**TASK BRIEF:** Every line with "yellow" in it must be copied from the data.

**INPUT MATERIAL:**
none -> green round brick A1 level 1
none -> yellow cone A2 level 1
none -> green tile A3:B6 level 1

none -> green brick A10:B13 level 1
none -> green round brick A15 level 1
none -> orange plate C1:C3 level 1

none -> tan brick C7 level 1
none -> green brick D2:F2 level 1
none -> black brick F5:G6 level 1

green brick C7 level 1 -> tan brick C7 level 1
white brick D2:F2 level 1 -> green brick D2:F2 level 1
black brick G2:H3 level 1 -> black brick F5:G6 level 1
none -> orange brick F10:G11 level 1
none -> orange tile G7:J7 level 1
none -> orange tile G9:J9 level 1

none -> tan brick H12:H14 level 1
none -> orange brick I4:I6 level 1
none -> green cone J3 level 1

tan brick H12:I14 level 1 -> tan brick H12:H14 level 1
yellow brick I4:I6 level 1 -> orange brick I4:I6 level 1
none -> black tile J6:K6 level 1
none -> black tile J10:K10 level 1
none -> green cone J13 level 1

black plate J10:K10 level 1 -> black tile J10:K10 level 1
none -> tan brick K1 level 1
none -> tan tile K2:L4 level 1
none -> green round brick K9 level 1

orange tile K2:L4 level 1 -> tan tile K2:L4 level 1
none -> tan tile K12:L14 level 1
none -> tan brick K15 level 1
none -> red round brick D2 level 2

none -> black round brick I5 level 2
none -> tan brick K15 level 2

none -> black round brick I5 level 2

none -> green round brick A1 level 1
* * *
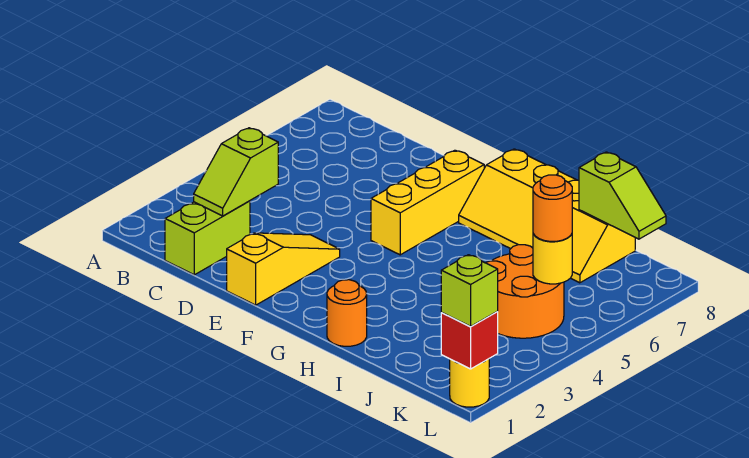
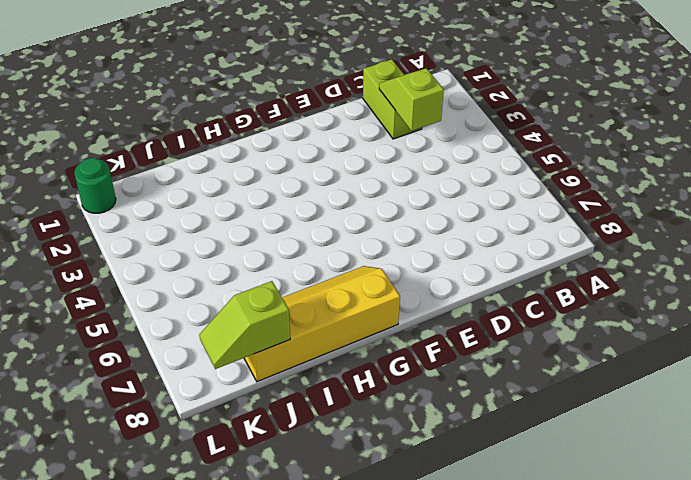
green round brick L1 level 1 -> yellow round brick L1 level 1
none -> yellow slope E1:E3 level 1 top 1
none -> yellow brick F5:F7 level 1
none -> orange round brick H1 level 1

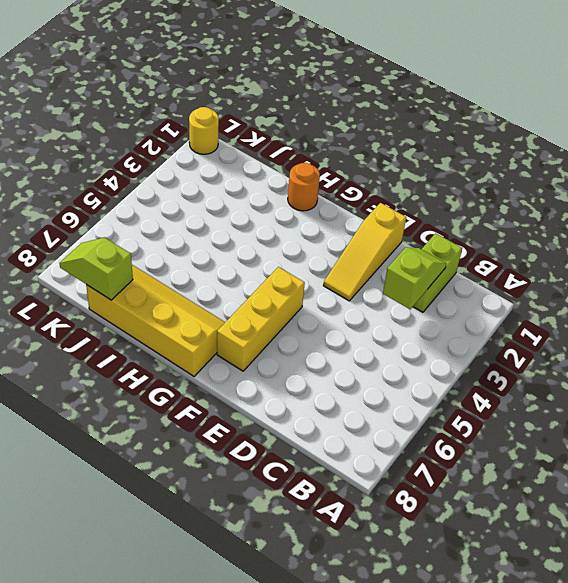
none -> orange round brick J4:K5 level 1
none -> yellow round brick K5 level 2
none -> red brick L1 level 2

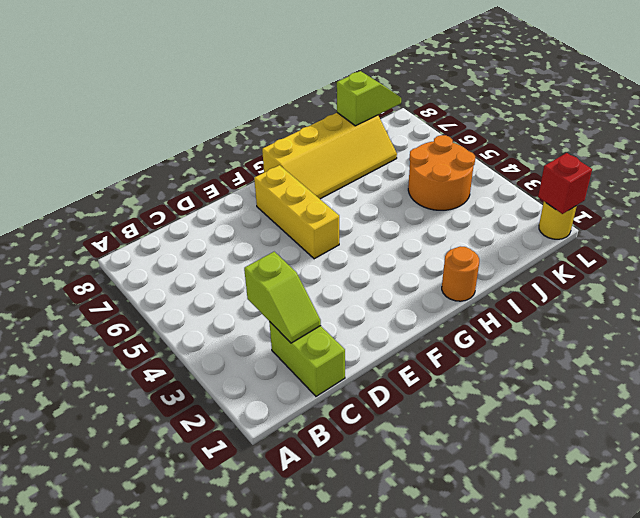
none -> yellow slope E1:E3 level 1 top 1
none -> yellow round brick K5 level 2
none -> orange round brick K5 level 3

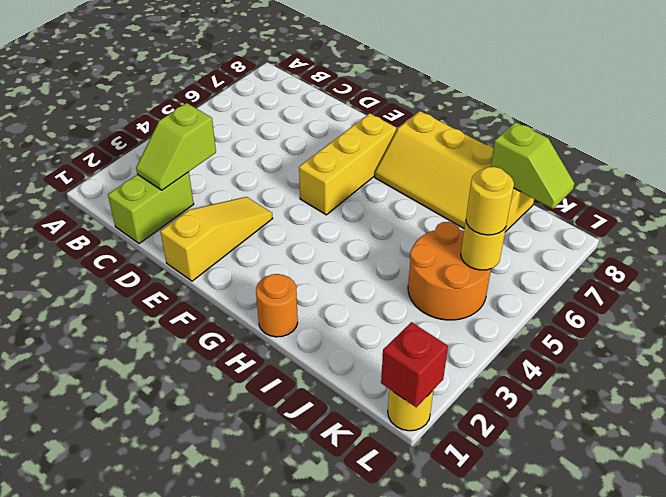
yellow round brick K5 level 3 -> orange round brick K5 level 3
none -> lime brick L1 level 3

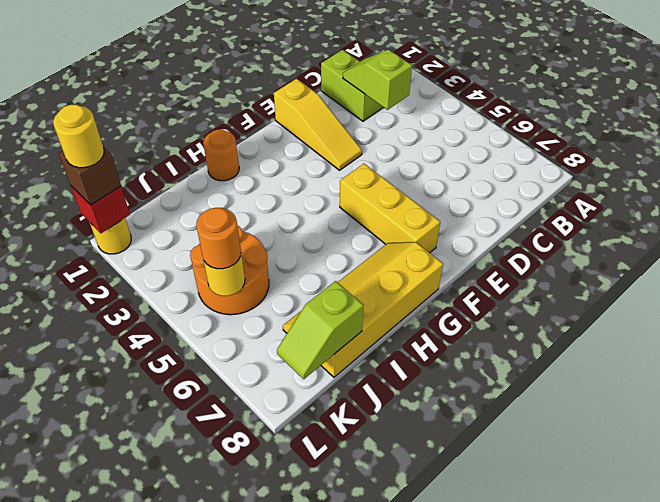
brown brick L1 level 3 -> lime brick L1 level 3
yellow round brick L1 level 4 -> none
---
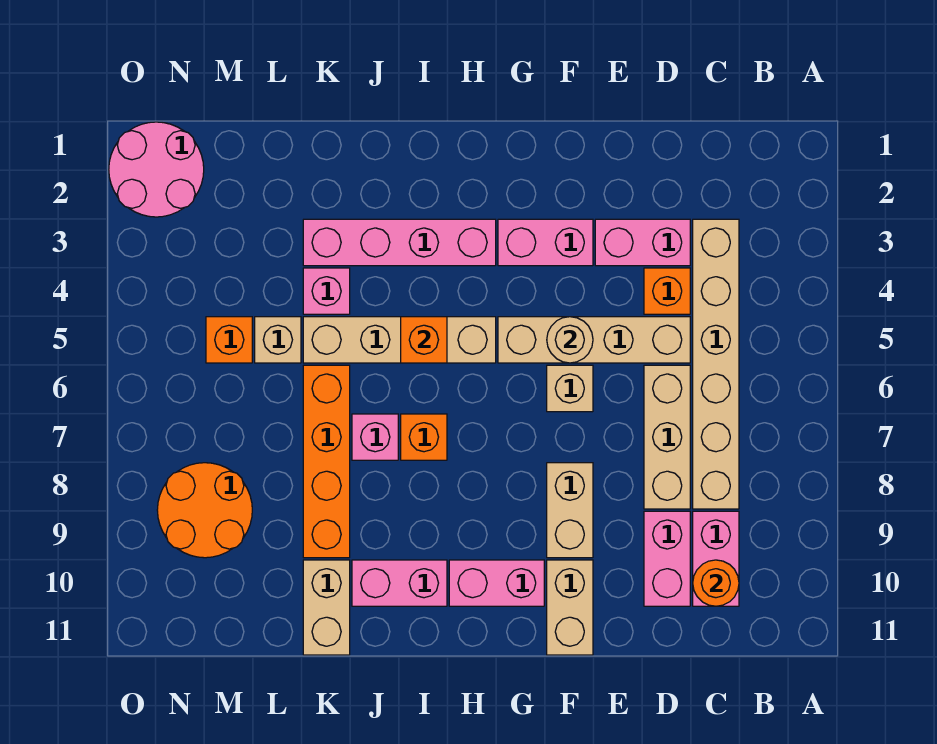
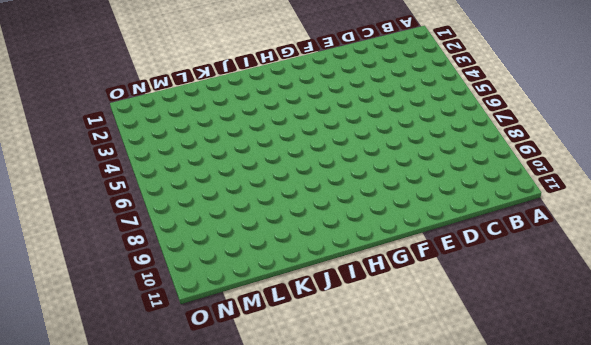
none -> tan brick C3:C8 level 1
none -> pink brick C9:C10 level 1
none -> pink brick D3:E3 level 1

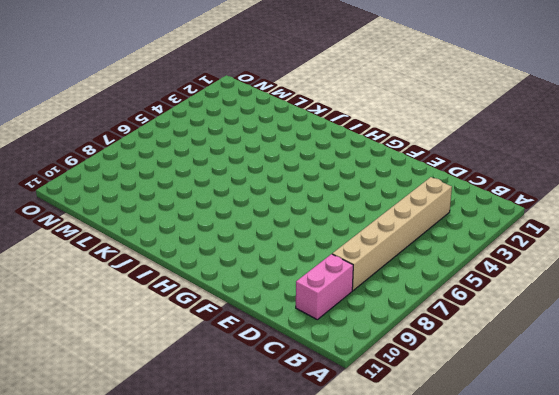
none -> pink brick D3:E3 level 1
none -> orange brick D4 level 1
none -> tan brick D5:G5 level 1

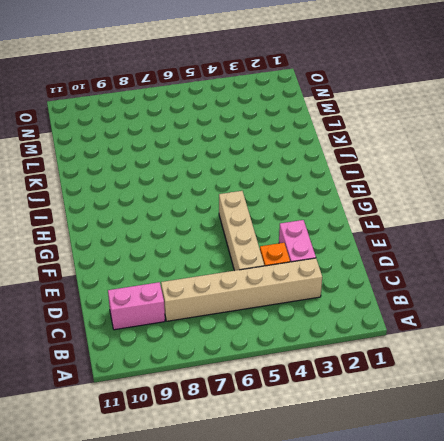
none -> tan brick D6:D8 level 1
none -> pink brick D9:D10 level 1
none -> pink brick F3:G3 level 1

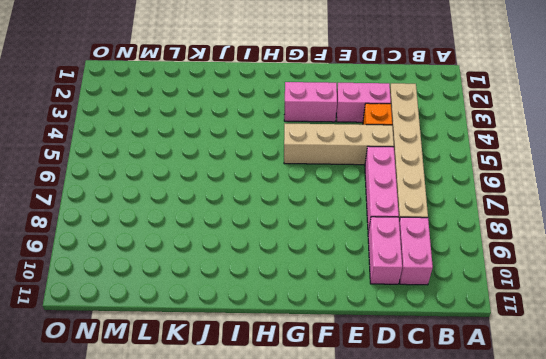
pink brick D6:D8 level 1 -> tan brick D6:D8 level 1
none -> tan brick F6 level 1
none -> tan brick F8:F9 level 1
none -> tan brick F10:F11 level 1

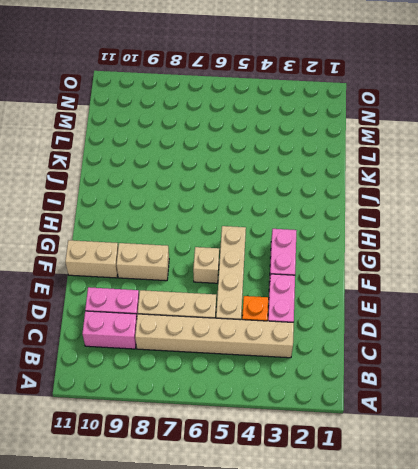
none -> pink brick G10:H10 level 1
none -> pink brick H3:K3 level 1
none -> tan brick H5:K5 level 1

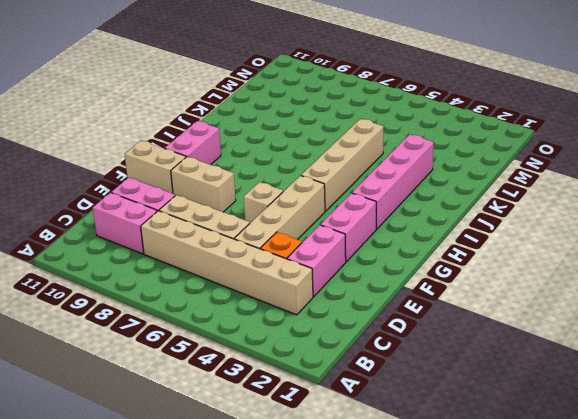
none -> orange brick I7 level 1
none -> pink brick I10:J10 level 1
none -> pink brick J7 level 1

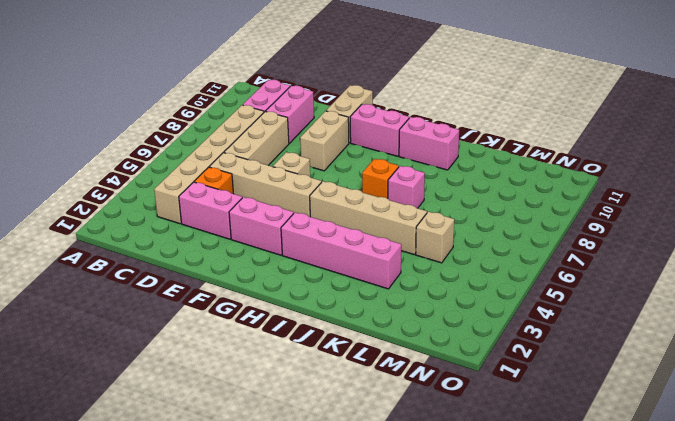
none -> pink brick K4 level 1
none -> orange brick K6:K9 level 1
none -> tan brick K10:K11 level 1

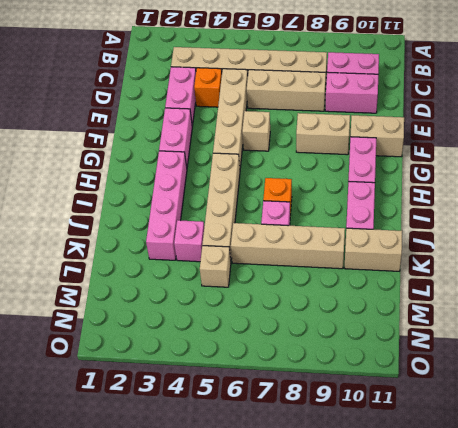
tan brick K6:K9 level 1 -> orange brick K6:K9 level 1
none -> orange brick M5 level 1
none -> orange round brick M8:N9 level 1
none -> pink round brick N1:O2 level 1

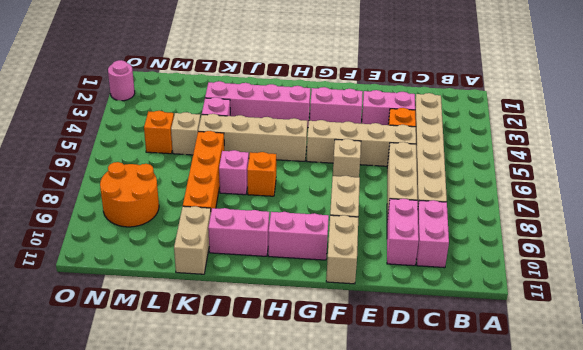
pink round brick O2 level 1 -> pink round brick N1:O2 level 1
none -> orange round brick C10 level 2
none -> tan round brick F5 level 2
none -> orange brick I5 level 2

**PROBLEM SOLUTION:**
none -> yellow cone A2 level 1
yellow brick I4:I6 level 1 -> orange brick I4:I6 level 1
green round brick L1 level 1 -> yellow round brick L1 level 1
none -> yellow slope E1:E3 level 1 top 1
none -> yellow brick F5:F7 level 1
none -> yellow round brick K5 level 2
none -> yellow slope E1:E3 level 1 top 1
none -> yellow round brick K5 level 2
yellow round brick K5 level 3 -> orange round brick K5 level 3
yellow round brick L1 level 4 -> none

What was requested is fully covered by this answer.